* [Prompt] Extract each line holding the word "blue" from the entries.

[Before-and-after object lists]
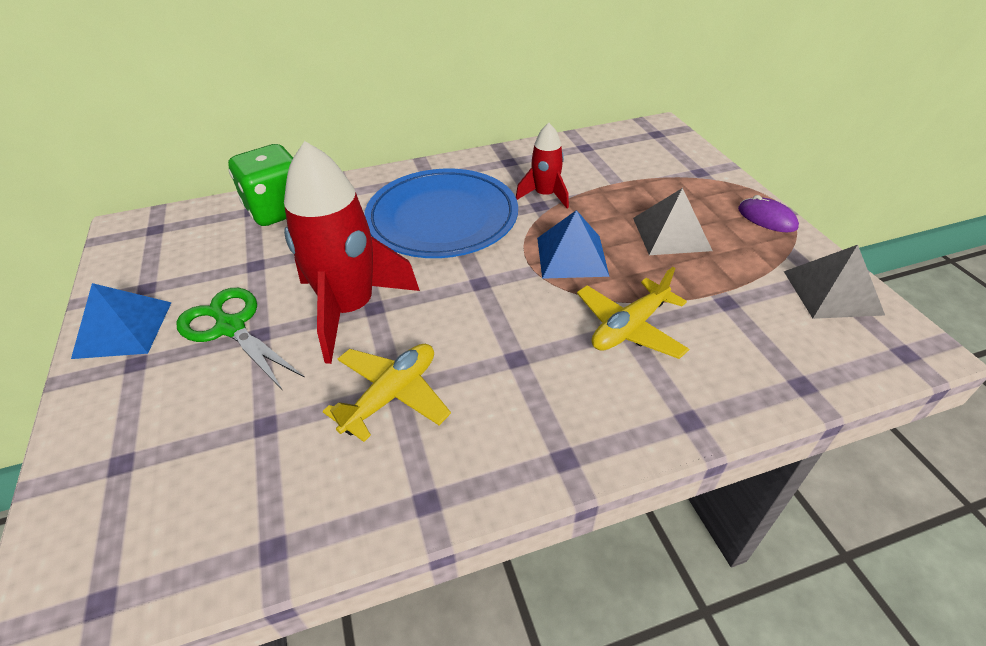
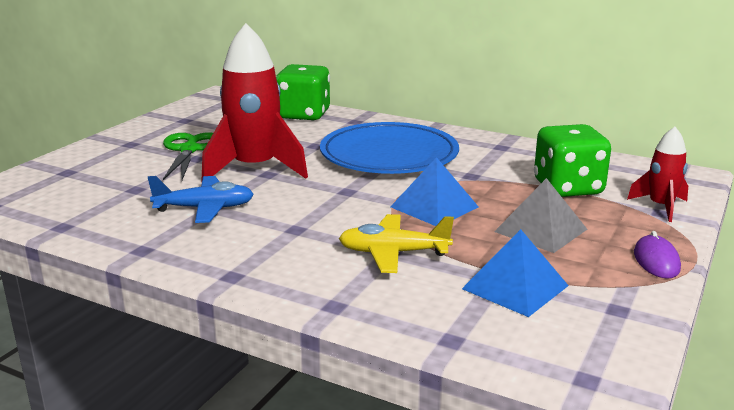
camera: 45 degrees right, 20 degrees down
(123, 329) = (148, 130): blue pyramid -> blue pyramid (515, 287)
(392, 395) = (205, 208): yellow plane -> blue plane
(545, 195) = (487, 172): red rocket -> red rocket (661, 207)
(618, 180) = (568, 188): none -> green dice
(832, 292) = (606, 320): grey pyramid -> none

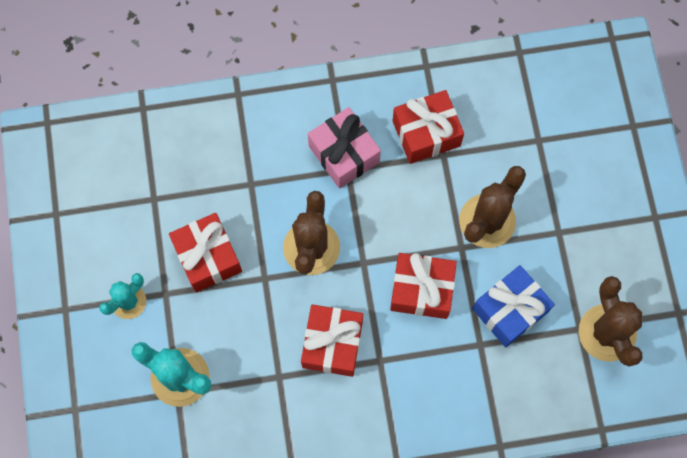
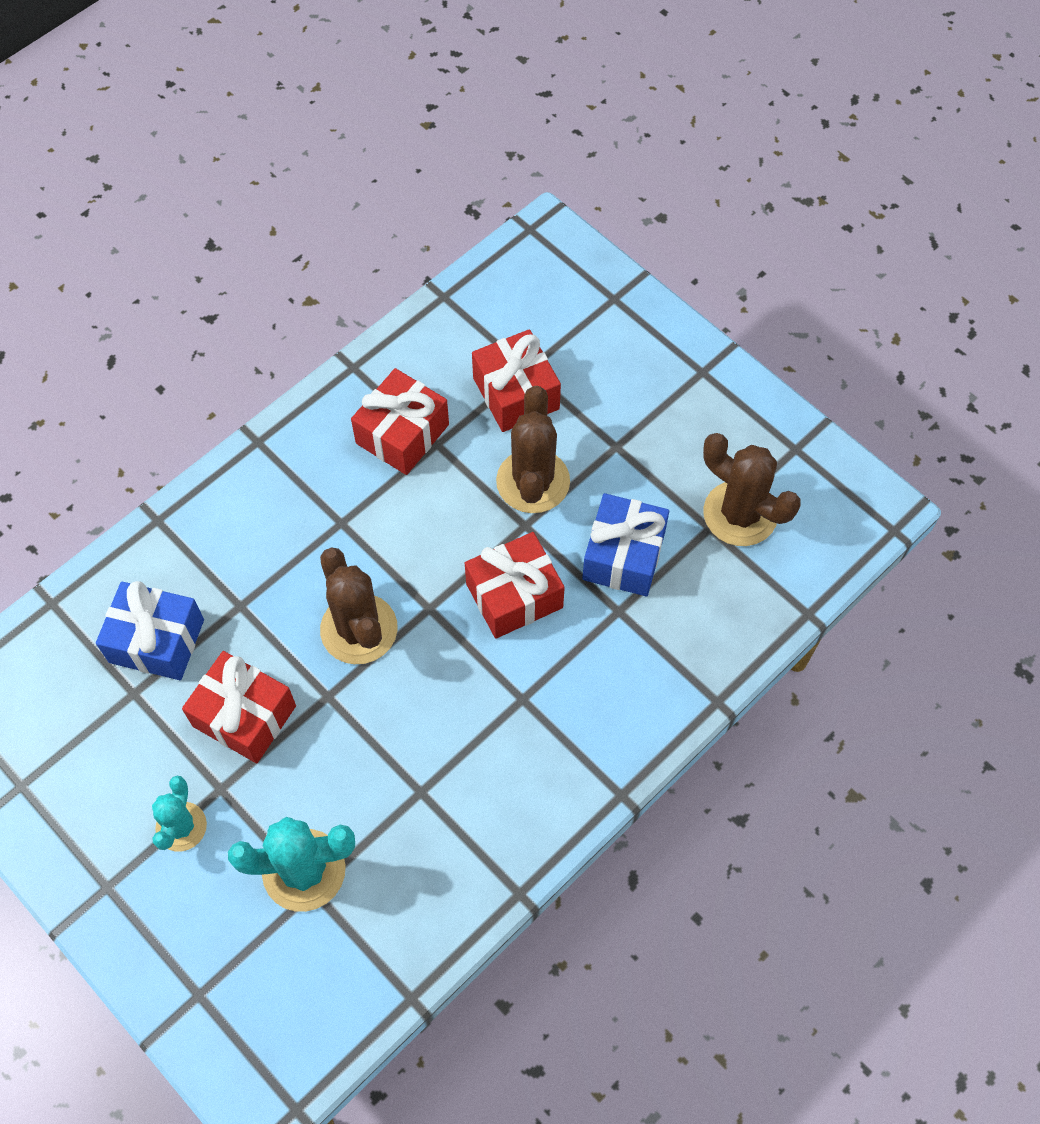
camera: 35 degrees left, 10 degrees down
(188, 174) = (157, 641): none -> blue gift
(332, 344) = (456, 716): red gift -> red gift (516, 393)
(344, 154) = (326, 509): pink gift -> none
...
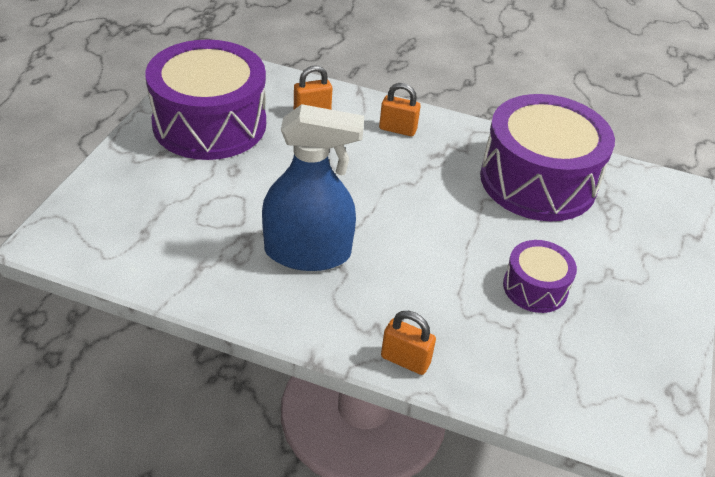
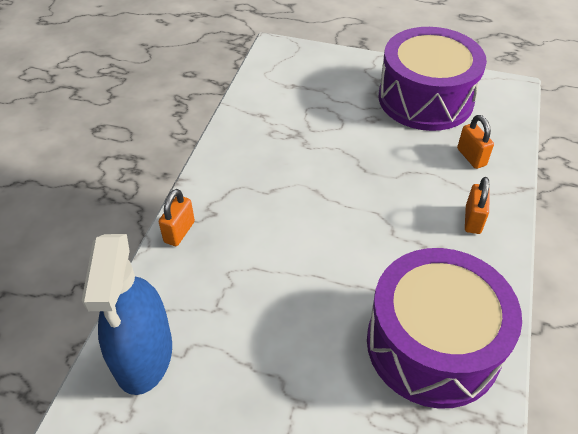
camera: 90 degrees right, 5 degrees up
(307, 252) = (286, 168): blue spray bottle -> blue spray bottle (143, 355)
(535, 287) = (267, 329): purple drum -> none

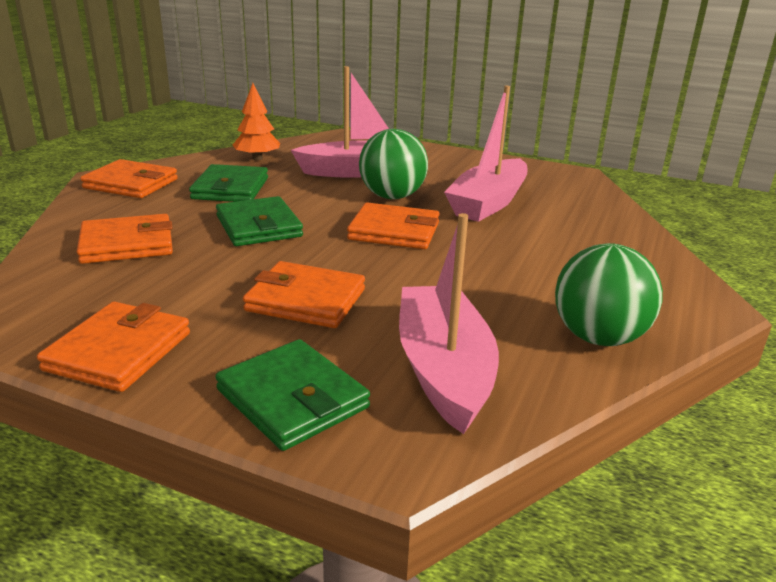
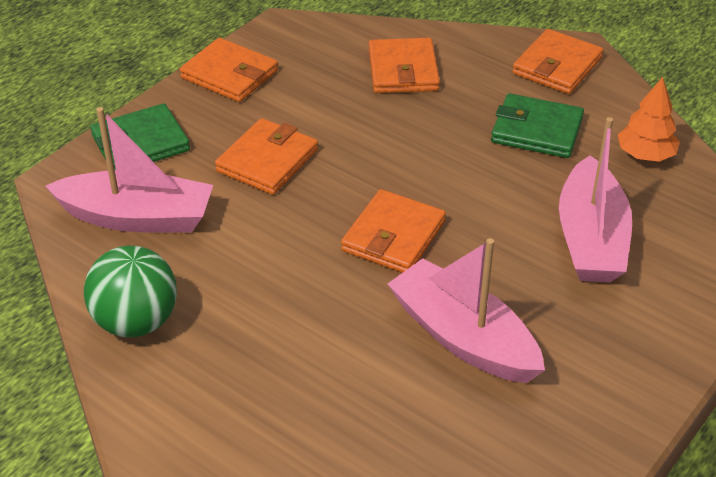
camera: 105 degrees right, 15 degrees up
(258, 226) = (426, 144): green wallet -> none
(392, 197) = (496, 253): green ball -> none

* [Written response]
(123, 329) = (148, 130): blue pyramid -> blue pyramid (515, 287)
(392, 395) = (205, 208): yellow plane -> blue plane
(188, 174) = (157, 641): none -> blue gift
(307, 252) = (286, 168): blue spray bottle -> blue spray bottle (143, 355)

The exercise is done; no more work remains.